▶ Input material:
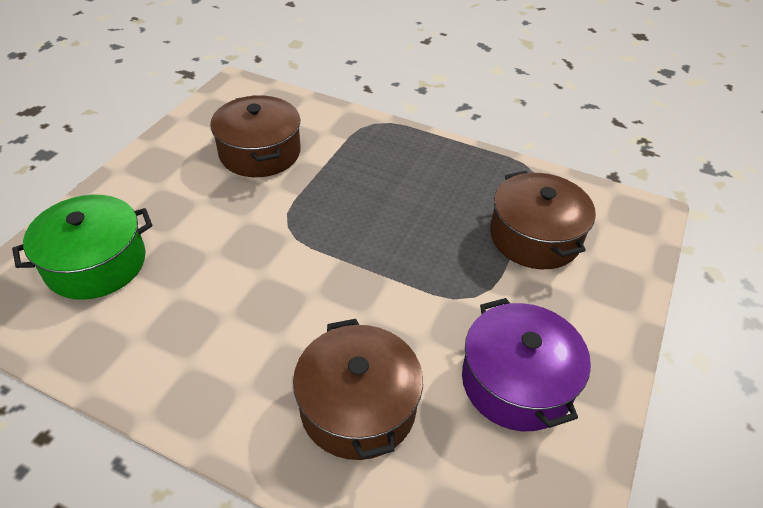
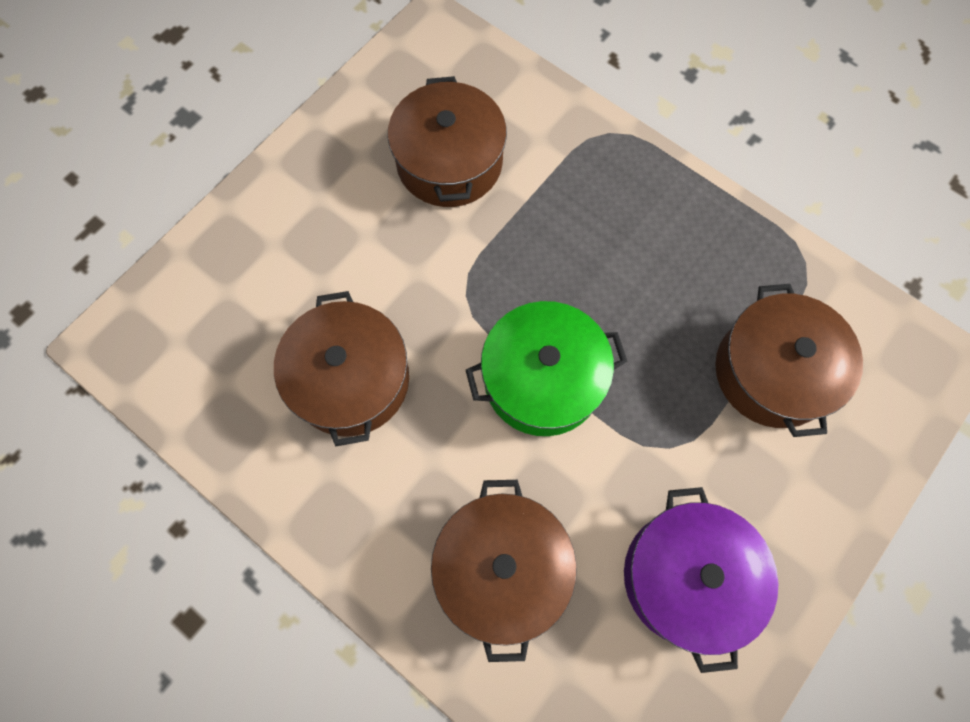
camera: 15 degrees right, 25 degrees up
green pot [12,195,152,300] -> green pot moved to [466,301,628,436]
none -> brown pot [274,291,409,446]

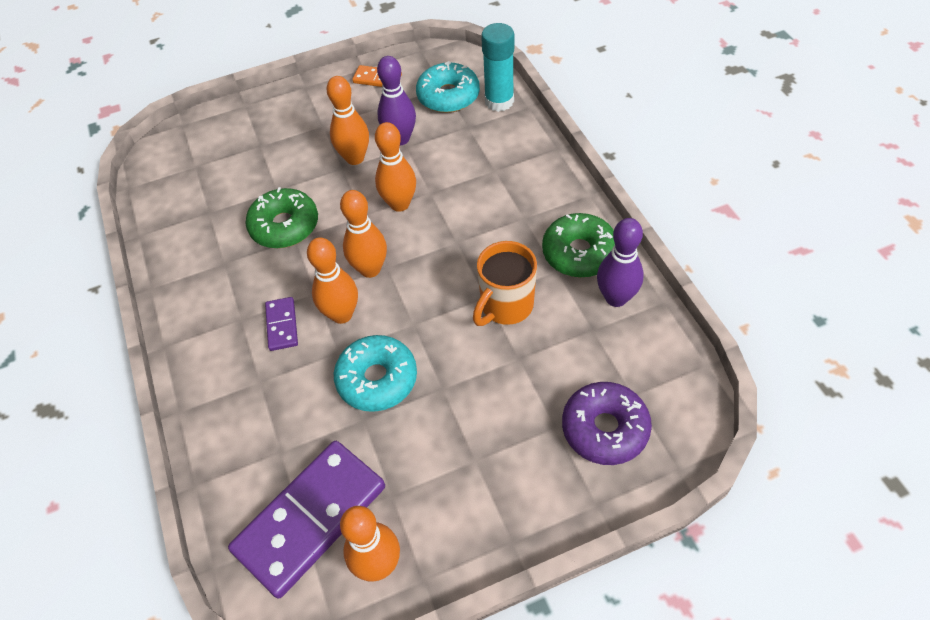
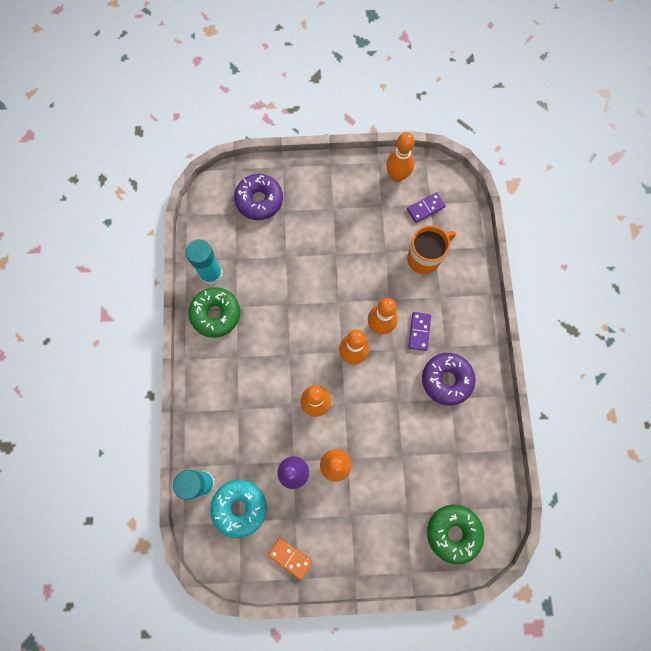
camera: 165 degrees left, 20 degrees up
purple domino [228,441,385,598] -> purple domino [407,192,446,223], size x0.45
green donut [245,187,318,248] -> green donut moved to [427,505,484,564]
turquoise donut [334,335,417,412] -> none
orange mug [473,241,537,326] -> orange mug moved to [407,225,456,274]
purple bowling pin [597,218,644,307] -> turquoise glue stick [185,239,223,285]
none -> purple donut [422,353,476,405]

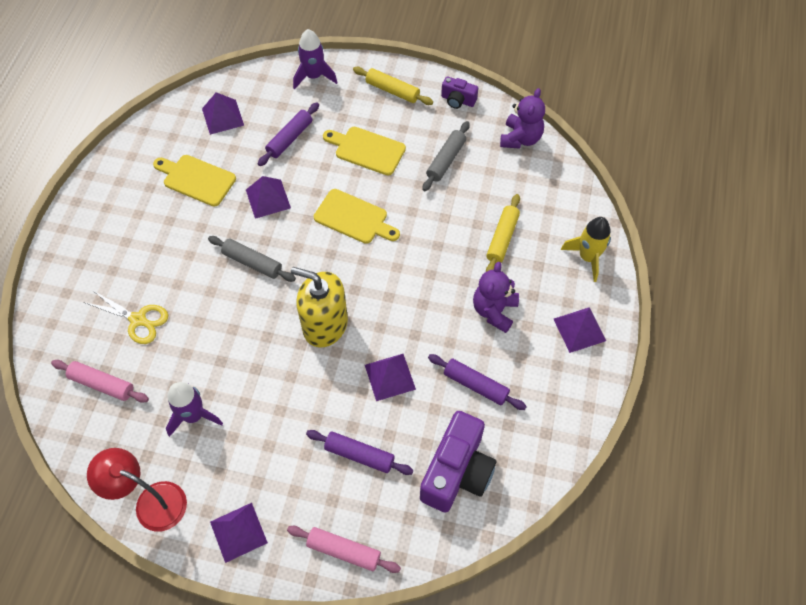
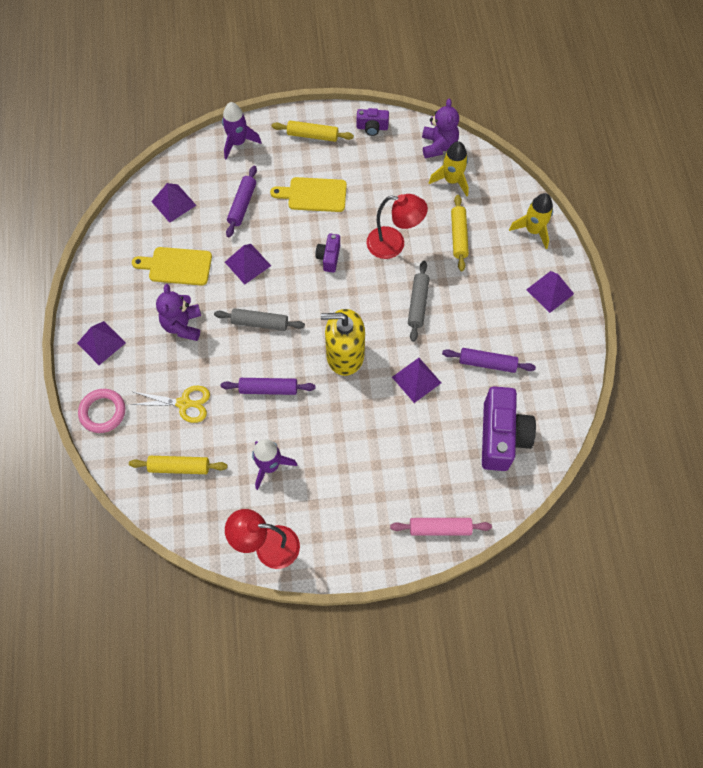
camera: 20 degrees left, 5 degrees up
pink rolling pin [51,360,149,403] -> yellow rolling pin [129,456,228,474]
purple pyramid [210,503,268,563] -> purple pyramid moved to [77,321,126,365]
purple rolling pin [306,430,414,475] -> purple rolling pin moved to [221,378,316,395]
yellow cutting board [314,189,400,244] -> purple camera [315,233,340,272]
grey rolling pin [422,121,470,191] -> grey rolling pin moved to [408,261,429,342]
purple teddy bear [473,262,519,333] -> purple teddy bear moved to [156,284,201,341]
none -> pink ring [78,389,125,433]
none -> red lamp [366,194,428,259]
none -> yellow rocket [429,141,469,197]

▶ Required action: What lines above contain the string "pink"? Copy all of them.

▶ Response to the exercise:
pink rolling pin [51,360,149,403] -> yellow rolling pin [129,456,228,474]
none -> pink ring [78,389,125,433]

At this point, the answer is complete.